[Shape transformation data]
--------

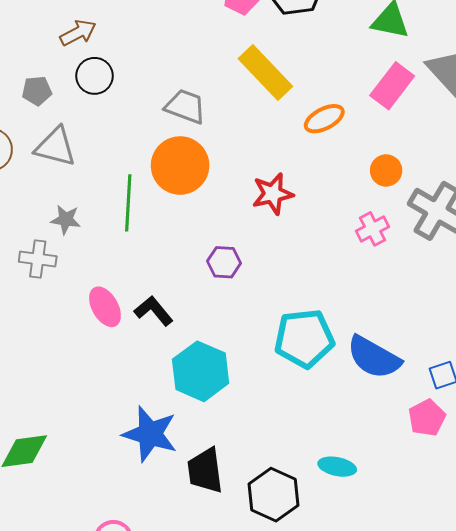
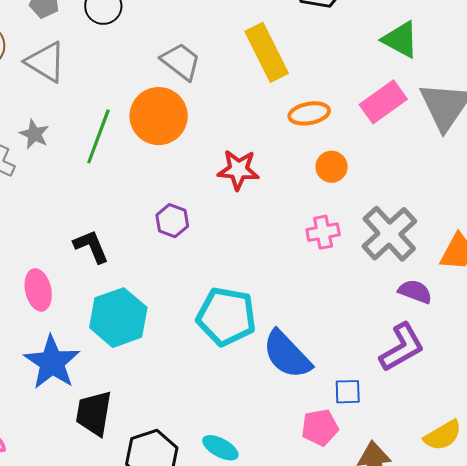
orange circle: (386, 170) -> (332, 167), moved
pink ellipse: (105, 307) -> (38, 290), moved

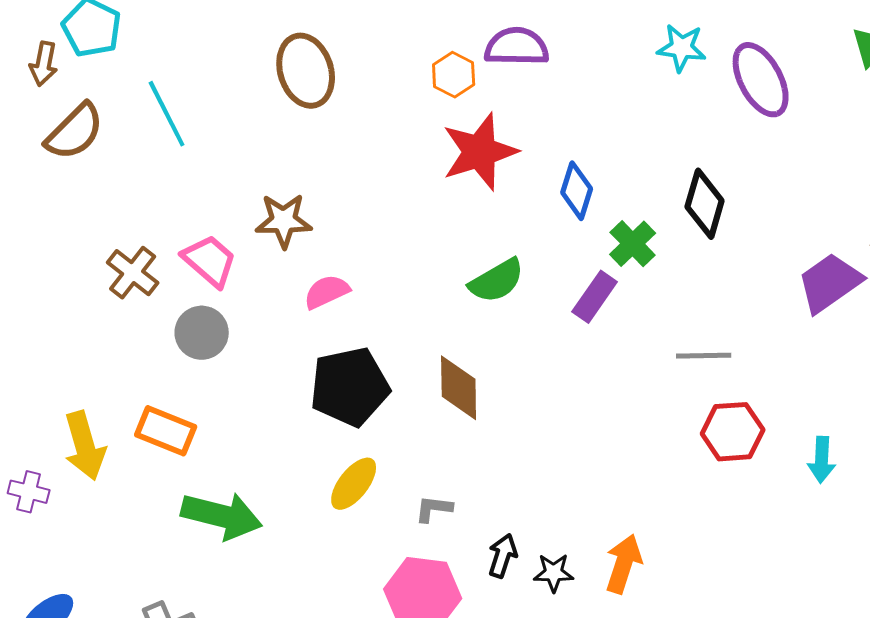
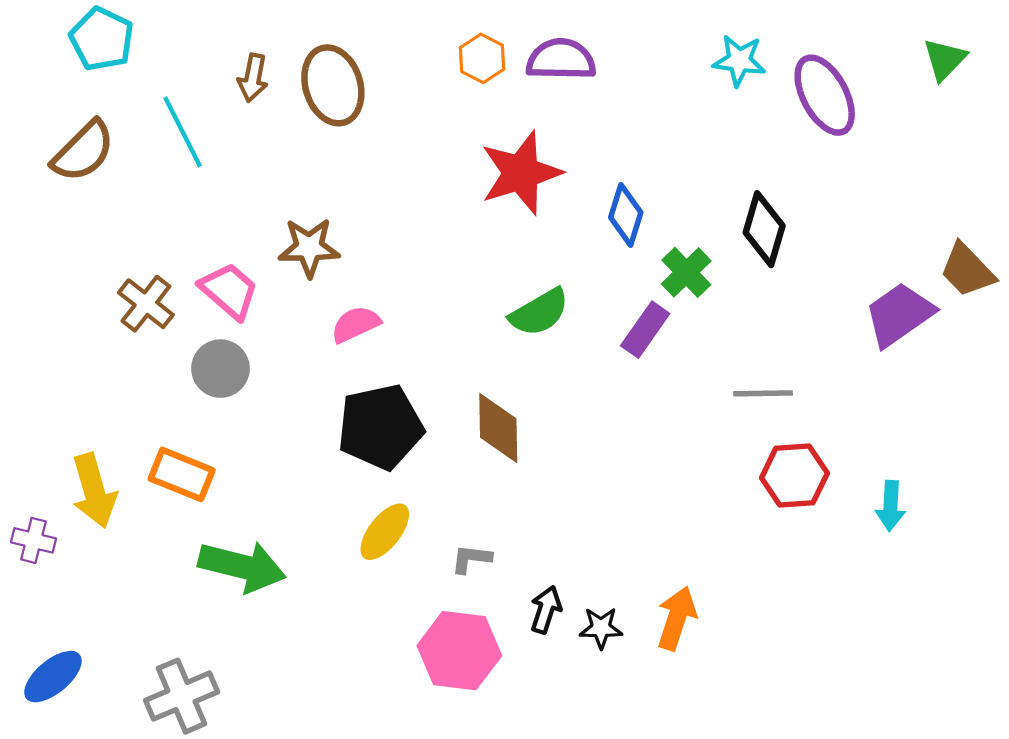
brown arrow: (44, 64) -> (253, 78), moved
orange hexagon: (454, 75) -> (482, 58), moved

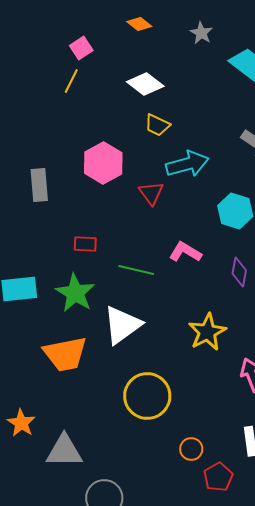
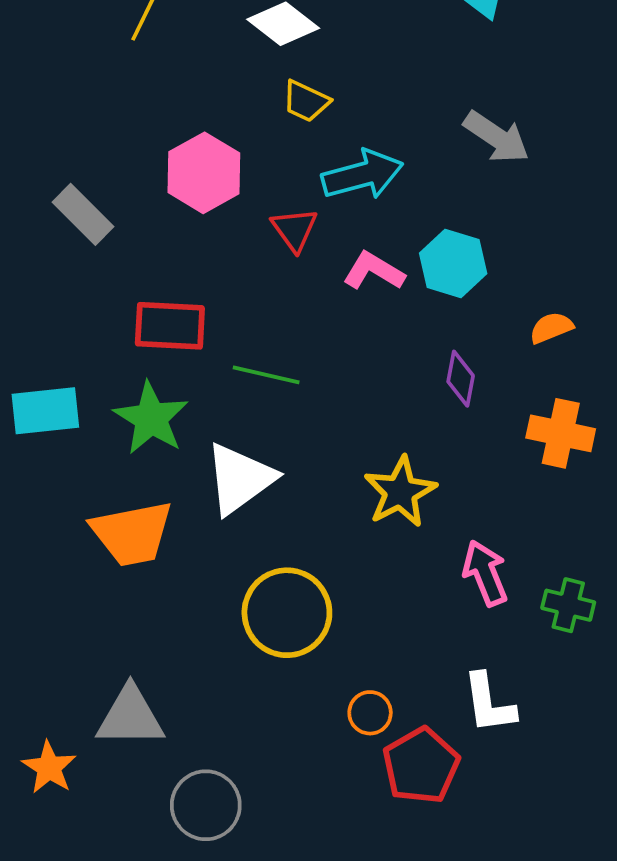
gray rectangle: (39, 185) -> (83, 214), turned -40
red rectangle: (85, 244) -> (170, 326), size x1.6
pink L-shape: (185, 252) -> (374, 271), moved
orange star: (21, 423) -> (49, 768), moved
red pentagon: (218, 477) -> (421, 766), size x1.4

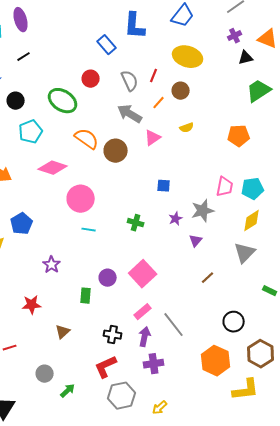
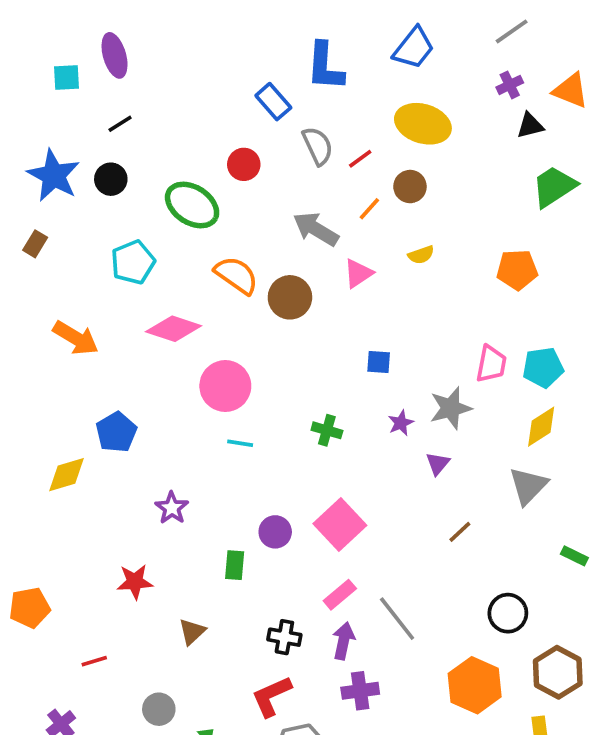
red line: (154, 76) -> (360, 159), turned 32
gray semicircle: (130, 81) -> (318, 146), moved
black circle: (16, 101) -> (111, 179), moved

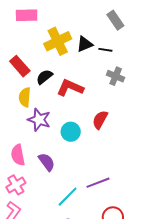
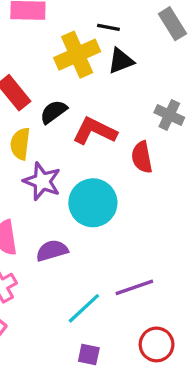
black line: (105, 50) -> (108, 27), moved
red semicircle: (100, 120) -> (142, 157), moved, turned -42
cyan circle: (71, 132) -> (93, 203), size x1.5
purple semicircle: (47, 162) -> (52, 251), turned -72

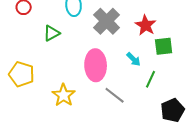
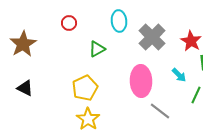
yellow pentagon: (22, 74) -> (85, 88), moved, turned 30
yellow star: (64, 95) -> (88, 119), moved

--------

Requirement:
Leave out the pictures, and give all the records again exactly.

Result for this task:
orange circle: (386, 170) -> (332, 167), moved
pink ellipse: (105, 307) -> (38, 290), moved

brown arrow: (44, 64) -> (253, 78), moved
orange hexagon: (454, 75) -> (482, 58), moved

gray rectangle: (39, 185) -> (83, 214), turned -40
red rectangle: (85, 244) -> (170, 326), size x1.6
pink L-shape: (185, 252) -> (374, 271), moved
orange star: (21, 423) -> (49, 768), moved
red pentagon: (218, 477) -> (421, 766), size x1.4

red line: (154, 76) -> (360, 159), turned 32
gray semicircle: (130, 81) -> (318, 146), moved
black circle: (16, 101) -> (111, 179), moved

black line: (105, 50) -> (108, 27), moved
red semicircle: (100, 120) -> (142, 157), moved, turned -42
cyan circle: (71, 132) -> (93, 203), size x1.5
purple semicircle: (47, 162) -> (52, 251), turned -72

yellow pentagon: (22, 74) -> (85, 88), moved, turned 30
yellow star: (64, 95) -> (88, 119), moved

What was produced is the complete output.